» **Study material**:
════

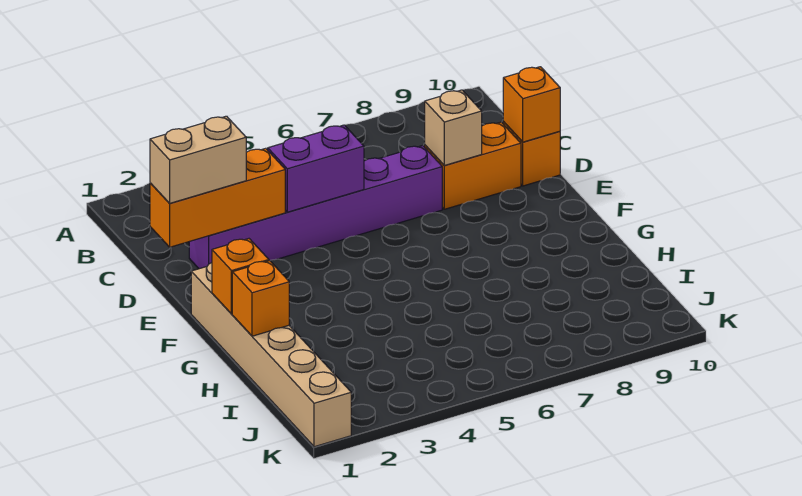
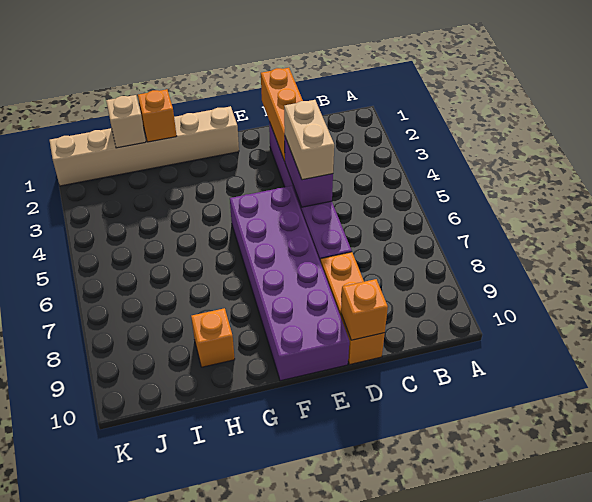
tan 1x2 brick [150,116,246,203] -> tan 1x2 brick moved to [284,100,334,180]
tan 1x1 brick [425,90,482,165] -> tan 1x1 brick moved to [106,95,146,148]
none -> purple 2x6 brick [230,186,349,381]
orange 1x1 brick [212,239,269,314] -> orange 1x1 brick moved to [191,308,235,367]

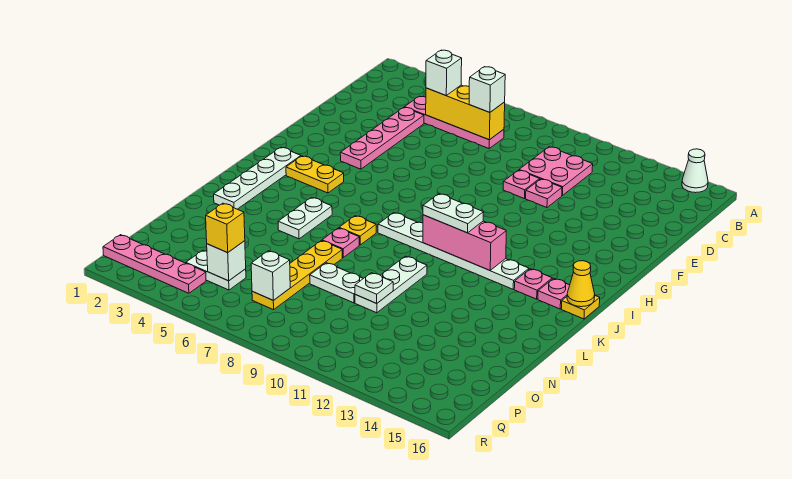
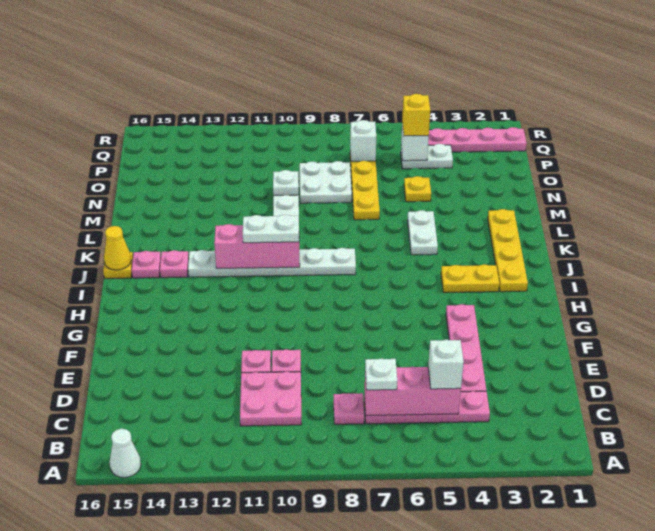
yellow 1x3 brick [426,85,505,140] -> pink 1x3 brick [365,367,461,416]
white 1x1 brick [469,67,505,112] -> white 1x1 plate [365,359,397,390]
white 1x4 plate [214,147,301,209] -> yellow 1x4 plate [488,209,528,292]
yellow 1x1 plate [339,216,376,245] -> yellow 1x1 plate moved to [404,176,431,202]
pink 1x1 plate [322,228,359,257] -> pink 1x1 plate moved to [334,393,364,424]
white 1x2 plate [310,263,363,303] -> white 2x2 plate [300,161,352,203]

════

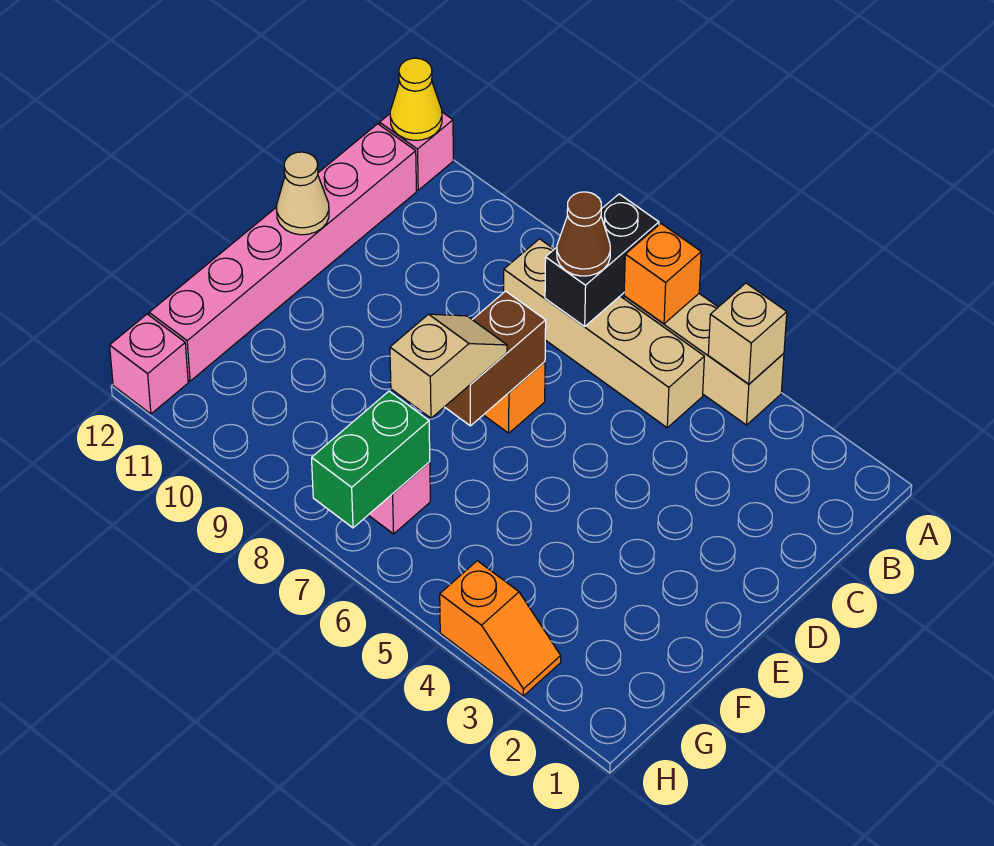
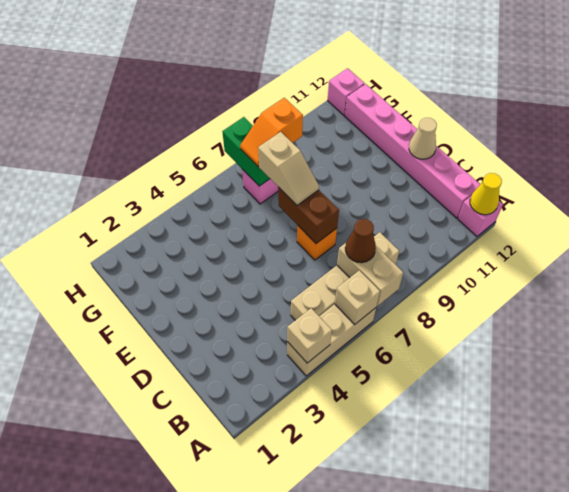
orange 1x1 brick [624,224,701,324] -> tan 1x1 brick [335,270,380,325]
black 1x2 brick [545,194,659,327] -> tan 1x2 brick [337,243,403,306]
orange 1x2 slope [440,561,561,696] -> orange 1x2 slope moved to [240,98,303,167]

════

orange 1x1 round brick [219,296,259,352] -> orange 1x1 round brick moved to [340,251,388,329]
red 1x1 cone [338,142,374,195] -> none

════

» **Assigned task**:
Tally each line above that includes "pink". Reply with the total only.

» **Result**:
2